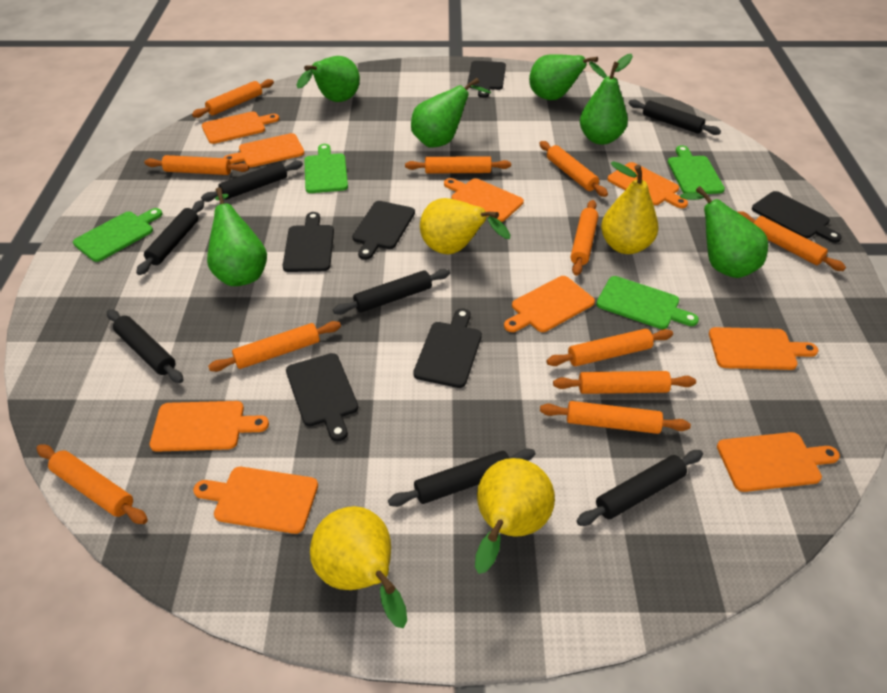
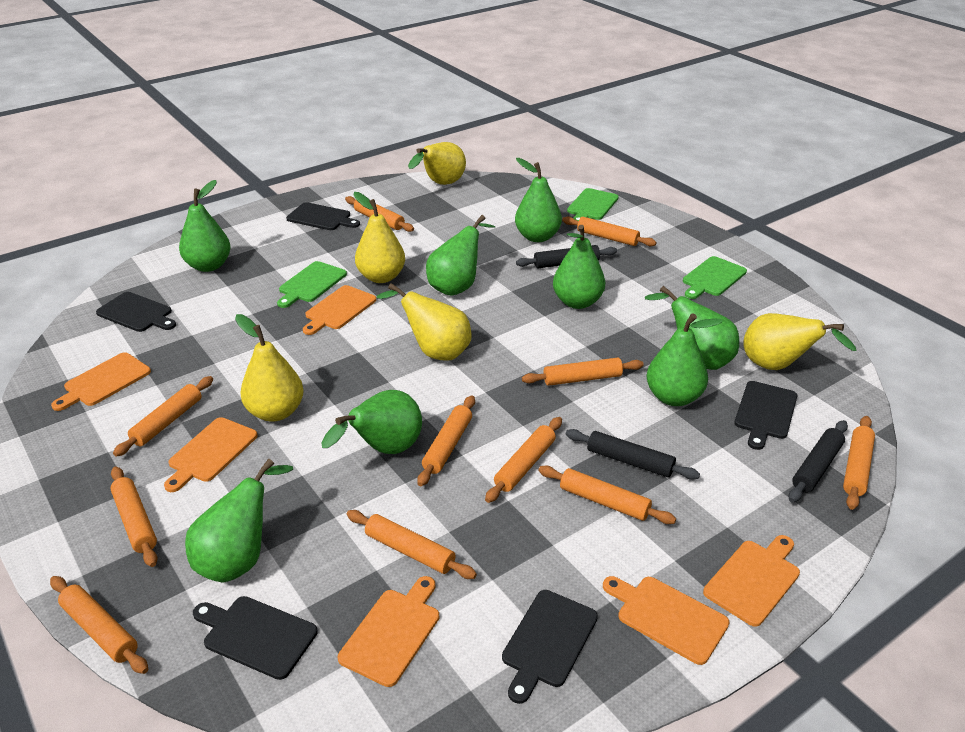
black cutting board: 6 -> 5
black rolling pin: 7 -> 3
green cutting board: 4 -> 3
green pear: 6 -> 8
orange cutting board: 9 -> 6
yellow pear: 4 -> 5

▶ _What the exercise asks_
The expected answer is the listing above, duplicated exactly, with its pictures removed.

▶ _Completed task_
black cutting board: 6 -> 5
black rolling pin: 7 -> 3
green cutting board: 4 -> 3
green pear: 6 -> 8
orange cutting board: 9 -> 6
yellow pear: 4 -> 5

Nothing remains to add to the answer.